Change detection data
[Start of section]
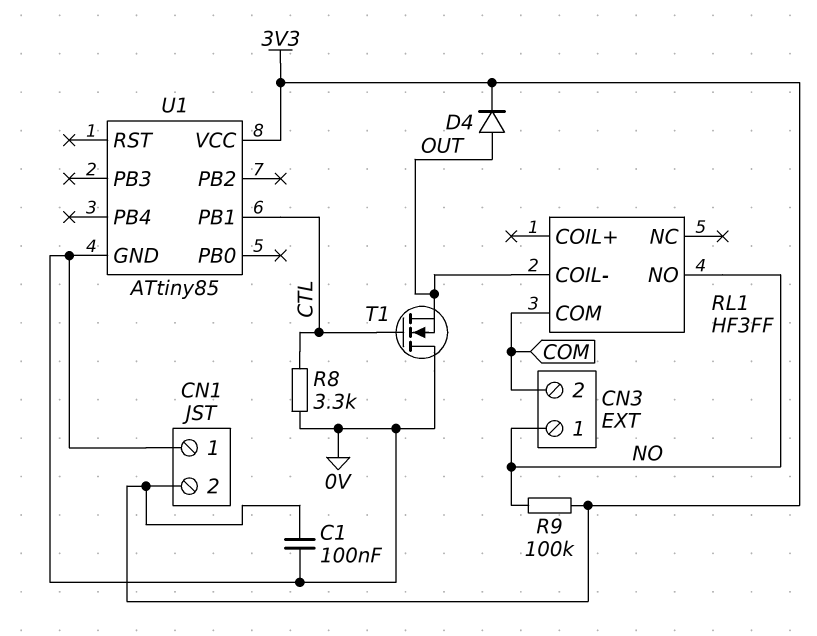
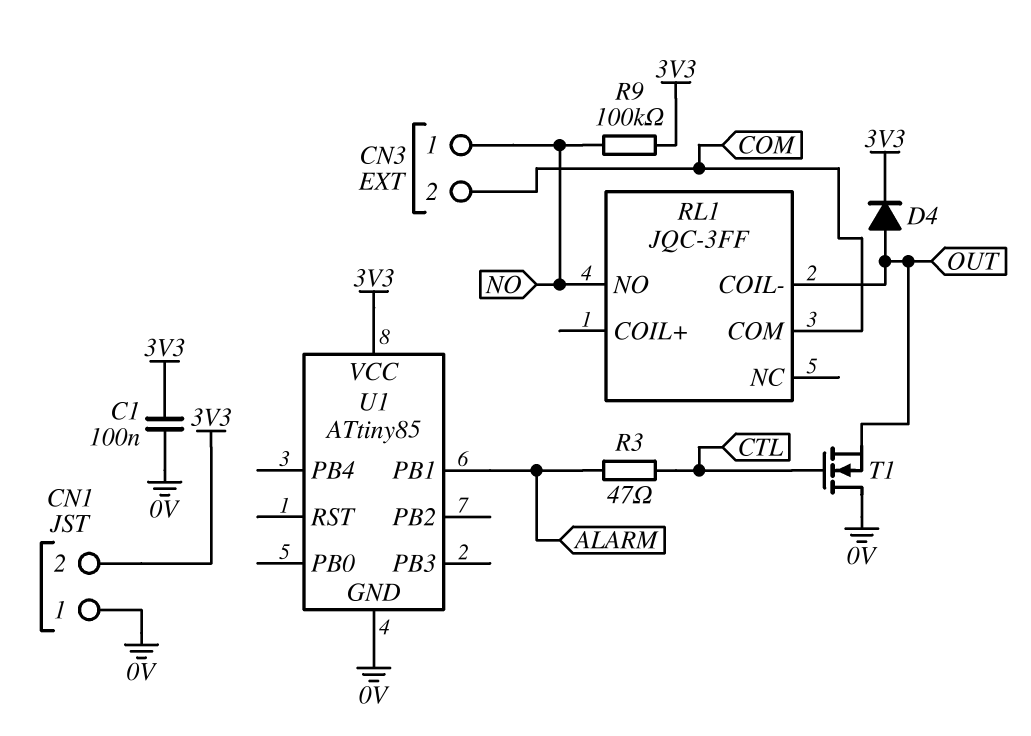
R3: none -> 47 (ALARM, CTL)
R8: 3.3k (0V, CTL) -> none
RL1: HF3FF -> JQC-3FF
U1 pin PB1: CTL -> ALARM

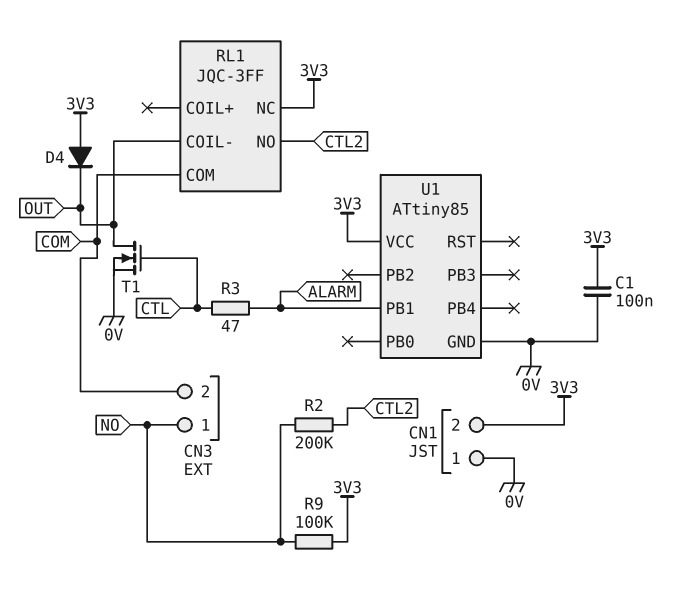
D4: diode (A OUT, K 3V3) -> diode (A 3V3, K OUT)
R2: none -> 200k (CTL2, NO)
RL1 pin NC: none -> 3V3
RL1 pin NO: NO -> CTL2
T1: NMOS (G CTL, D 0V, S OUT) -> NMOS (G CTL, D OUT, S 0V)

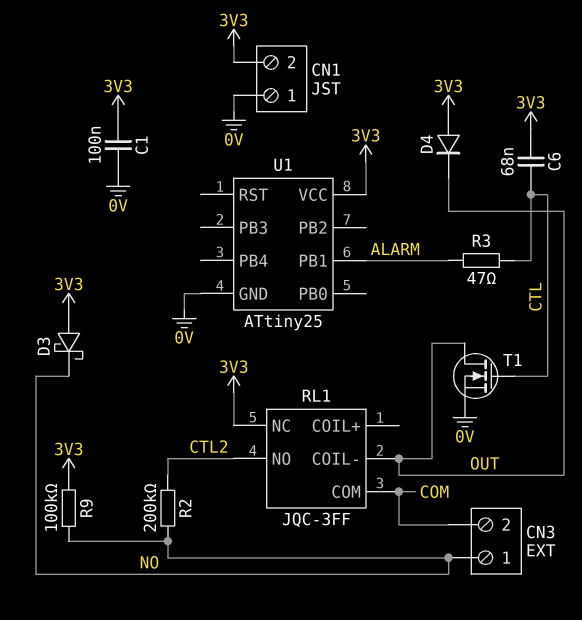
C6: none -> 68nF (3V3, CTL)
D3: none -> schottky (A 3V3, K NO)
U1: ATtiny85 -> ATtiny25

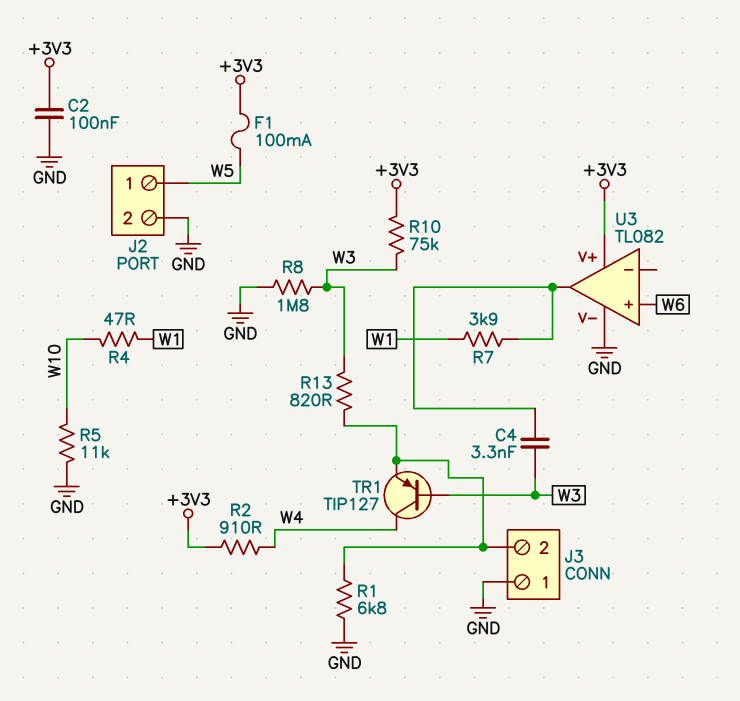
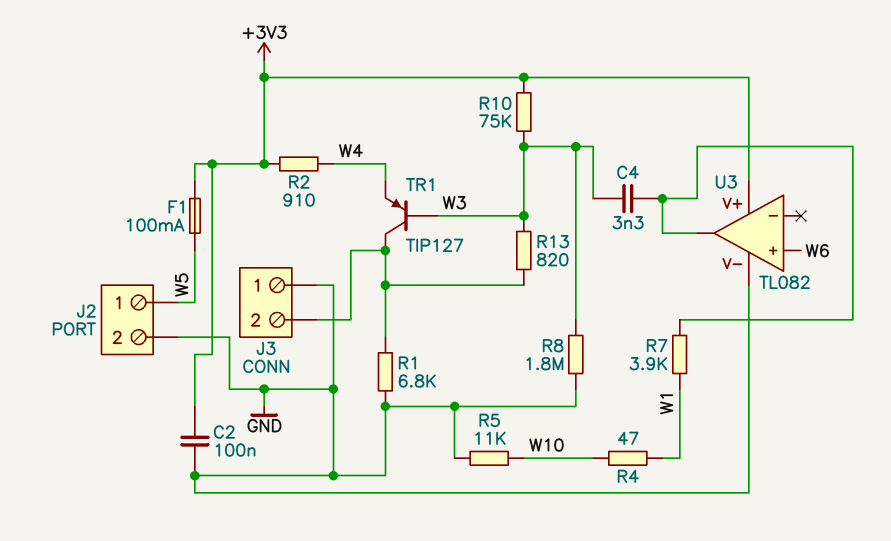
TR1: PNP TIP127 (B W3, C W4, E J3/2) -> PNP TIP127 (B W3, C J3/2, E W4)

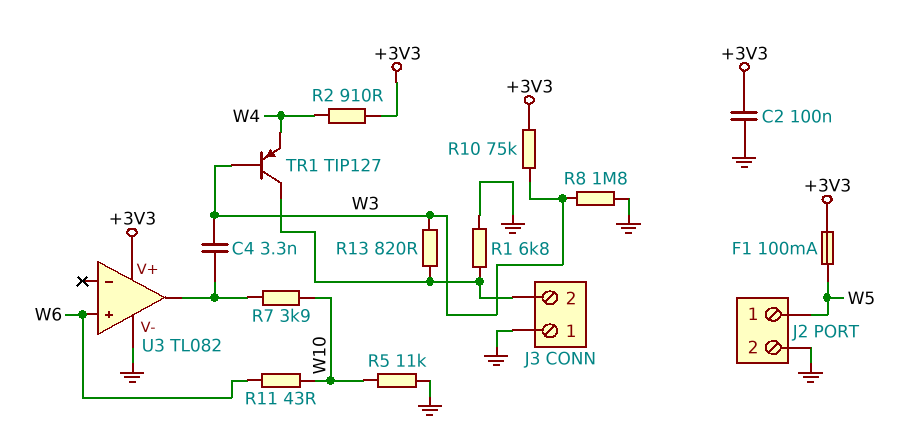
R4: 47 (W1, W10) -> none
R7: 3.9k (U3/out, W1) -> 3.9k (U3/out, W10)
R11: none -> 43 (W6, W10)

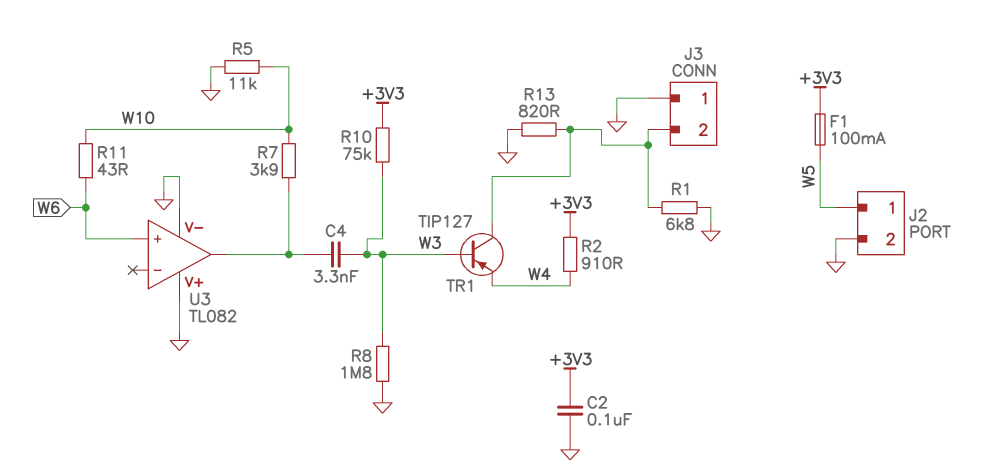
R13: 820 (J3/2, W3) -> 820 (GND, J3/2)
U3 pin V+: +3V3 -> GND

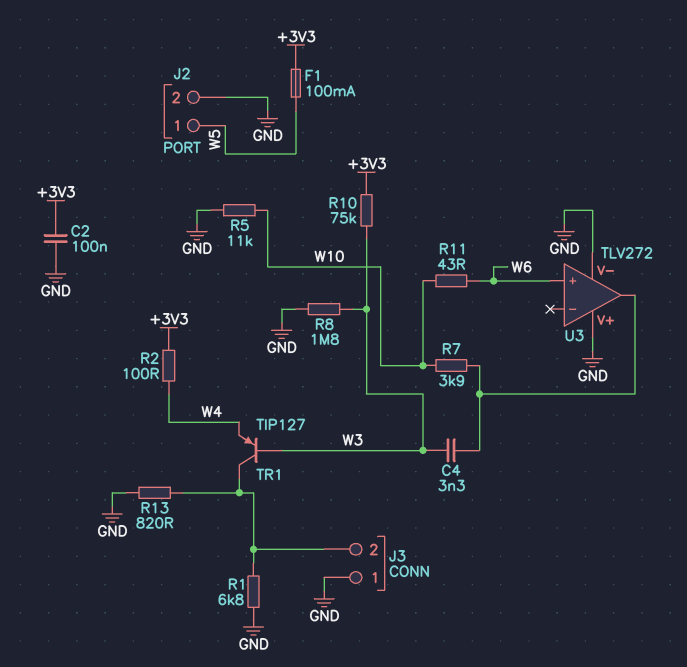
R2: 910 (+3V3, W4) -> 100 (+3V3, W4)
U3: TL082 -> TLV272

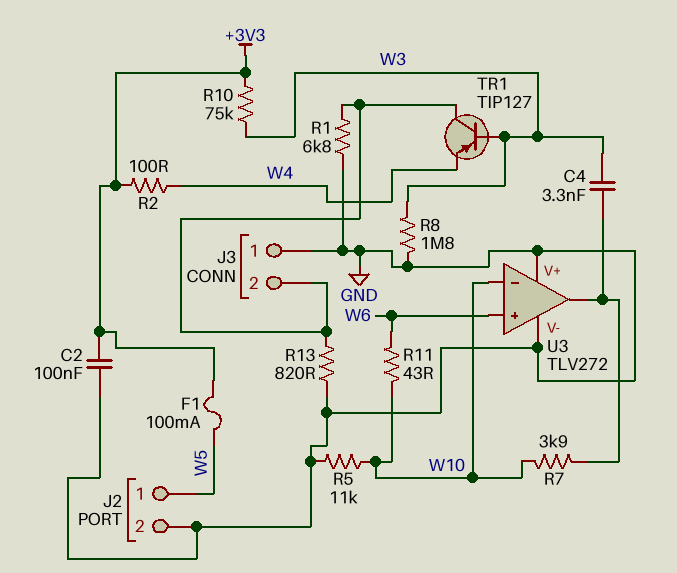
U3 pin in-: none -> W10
[End of section]
GOAL OF THE EXERCISE: Please output the records above exactly, without the pictures.

TASK RESPONSE:
R3: none -> 47 (ALARM, CTL)
R8: 3.3k (0V, CTL) -> none
RL1: HF3FF -> JQC-3FF
U1 pin PB1: CTL -> ALARM

D4: diode (A OUT, K 3V3) -> diode (A 3V3, K OUT)
R2: none -> 200k (CTL2, NO)
RL1 pin NC: none -> 3V3
RL1 pin NO: NO -> CTL2
T1: NMOS (G CTL, D 0V, S OUT) -> NMOS (G CTL, D OUT, S 0V)

C6: none -> 68nF (3V3, CTL)
D3: none -> schottky (A 3V3, K NO)
U1: ATtiny85 -> ATtiny25

TR1: PNP TIP127 (B W3, C W4, E J3/2) -> PNP TIP127 (B W3, C J3/2, E W4)

R4: 47 (W1, W10) -> none
R7: 3.9k (U3/out, W1) -> 3.9k (U3/out, W10)
R11: none -> 43 (W6, W10)

R13: 820 (J3/2, W3) -> 820 (GND, J3/2)
U3 pin V+: +3V3 -> GND

R2: 910 (+3V3, W4) -> 100 (+3V3, W4)
U3: TL082 -> TLV272

U3 pin in-: none -> W10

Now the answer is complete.